▸ **WHAT YOU HAVE TO DO**
Reproduce the entries below exactly, but leave the pictures out.

Change detection outputs:
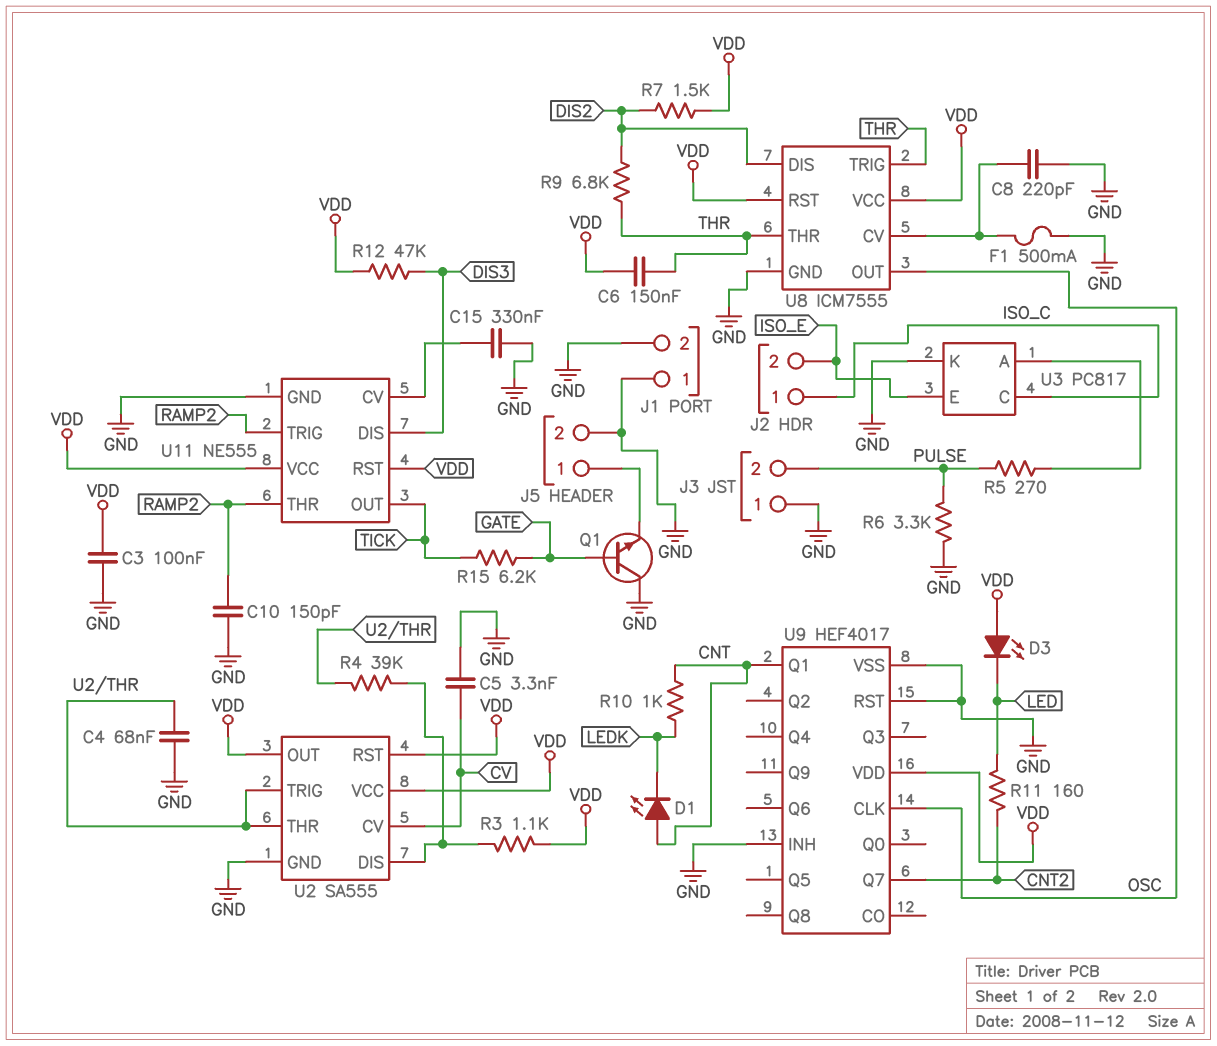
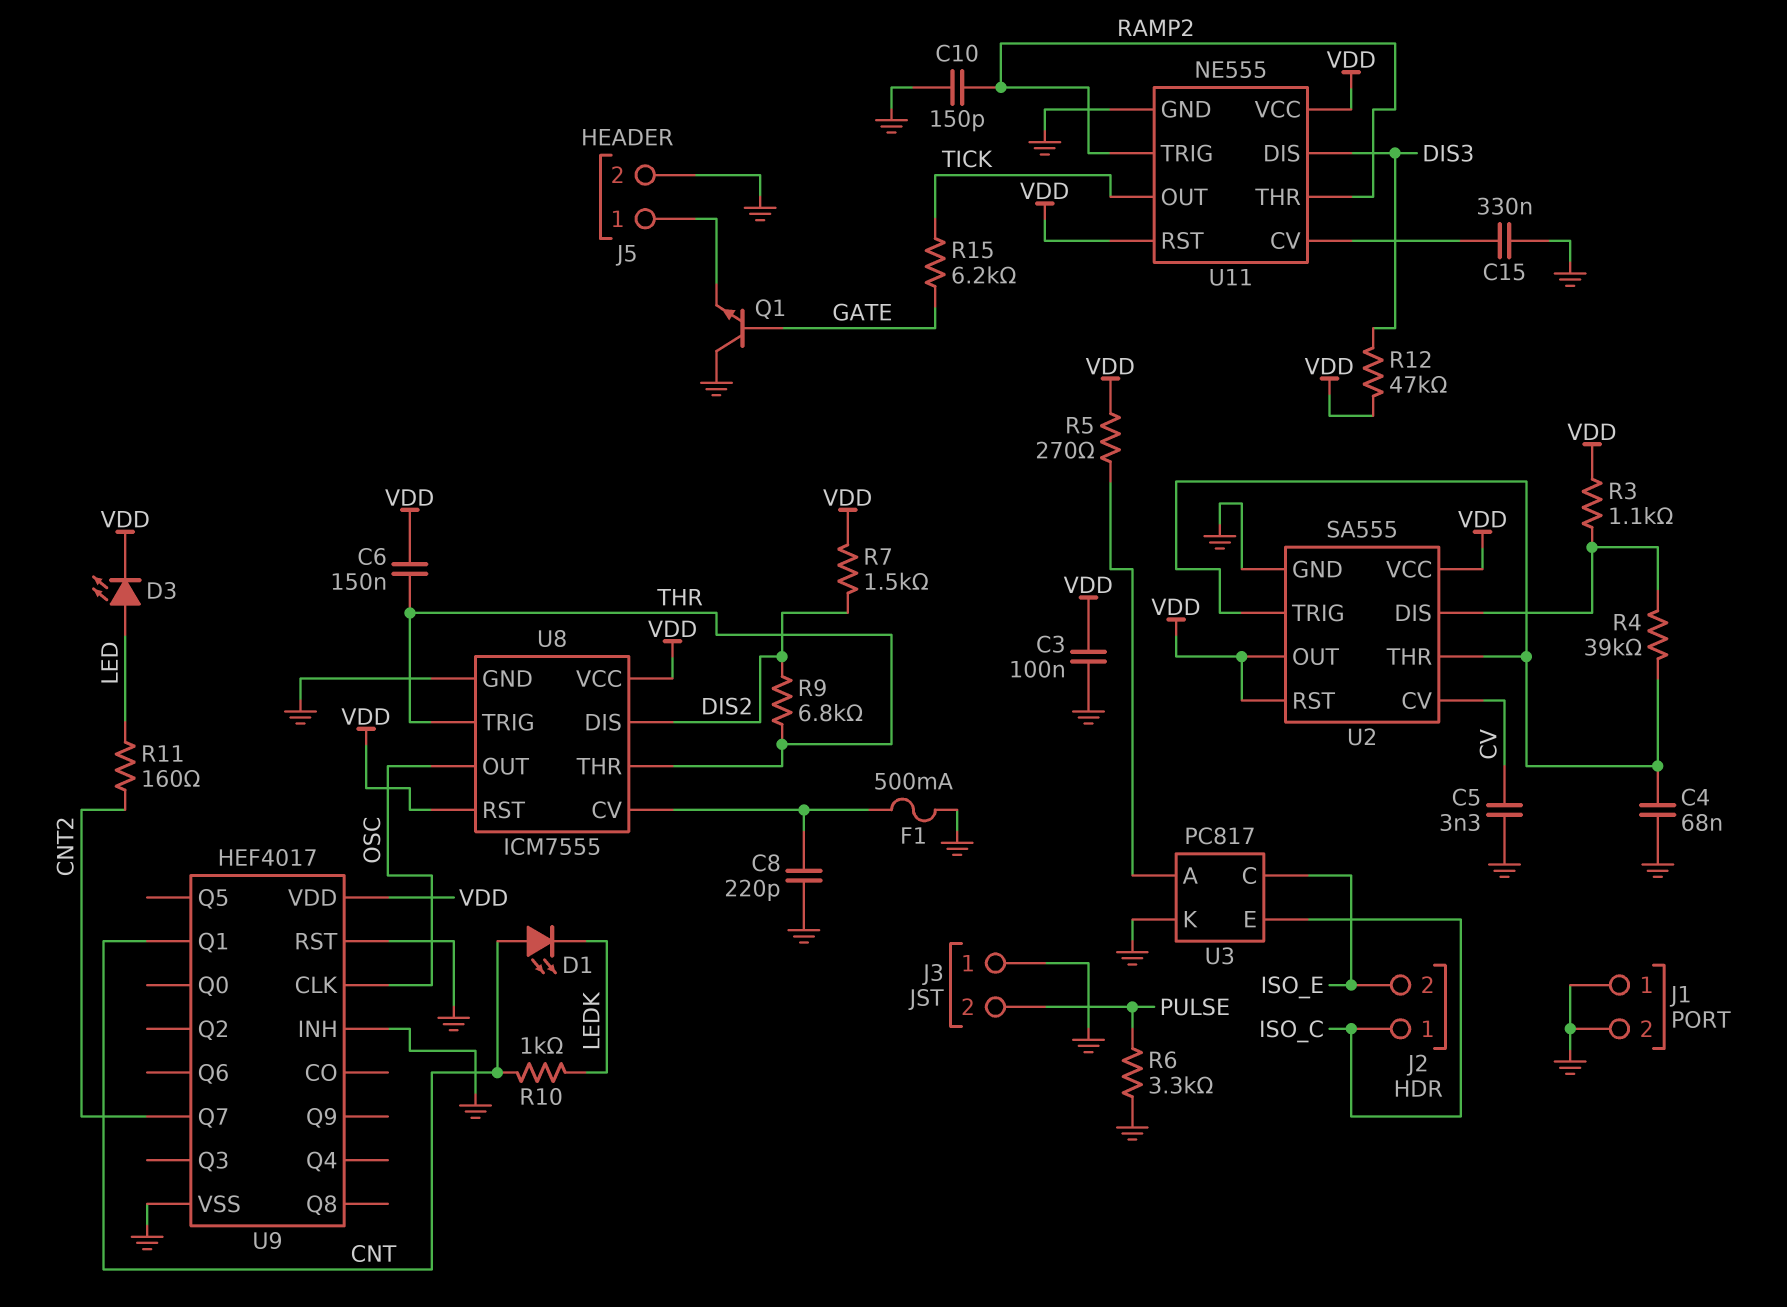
D3: LED (A VDD, K LED) -> LED (A LED, K VDD)
R5: 270 (PULSE, U3/A) -> 270 (U3/A, VDD)
U3 pin C: ISO_C -> ISO_E
U3 pin E: ISO_E -> ISO_C

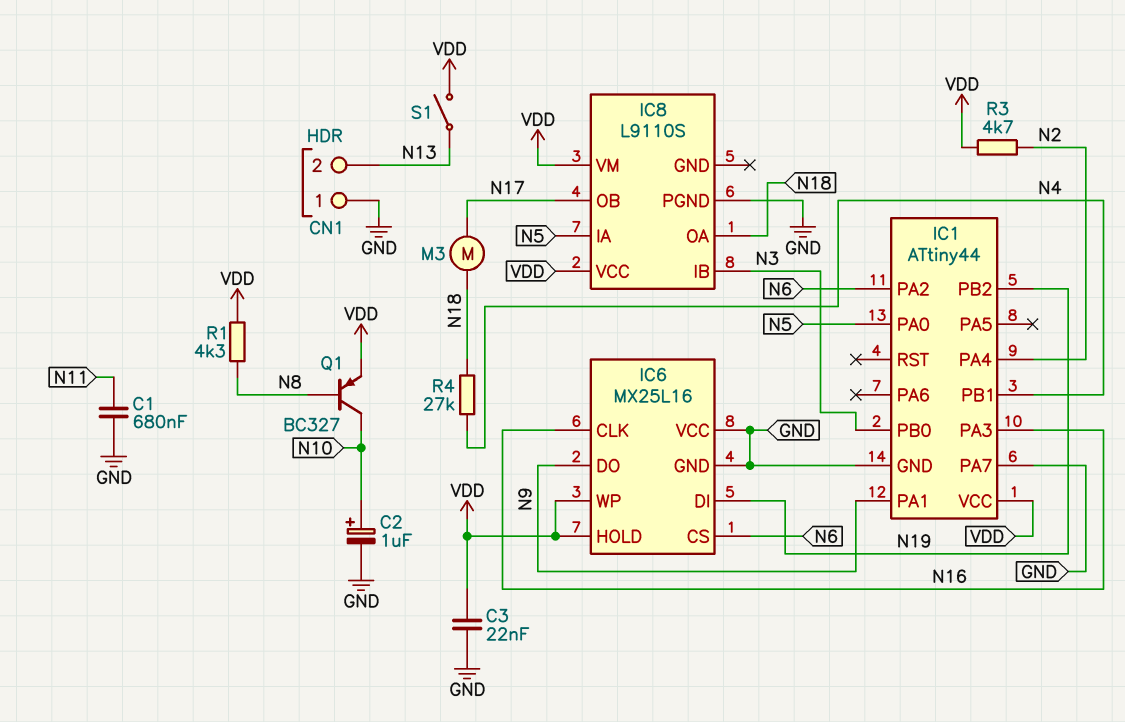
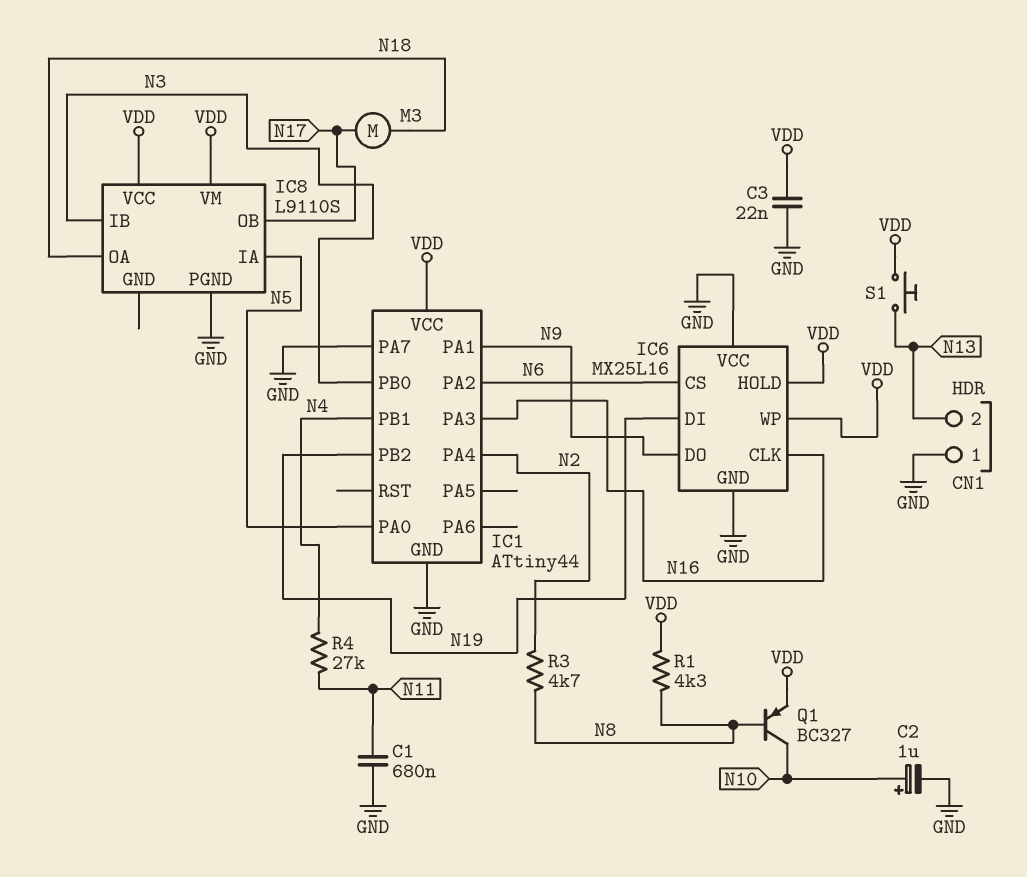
R3: 4.7k (N2, VDD) -> 4.7k (N2, N8)
R4: 27k (N4, N18) -> 27k (N4, N11)
S1: switch (N13, VDD) -> button (N13, VDD)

▸ **TASK RESULT**
D3: LED (A VDD, K LED) -> LED (A LED, K VDD)
R5: 270 (PULSE, U3/A) -> 270 (U3/A, VDD)
U3 pin C: ISO_C -> ISO_E
U3 pin E: ISO_E -> ISO_C

R3: 4.7k (N2, VDD) -> 4.7k (N2, N8)
R4: 27k (N4, N18) -> 27k (N4, N11)
S1: switch (N13, VDD) -> button (N13, VDD)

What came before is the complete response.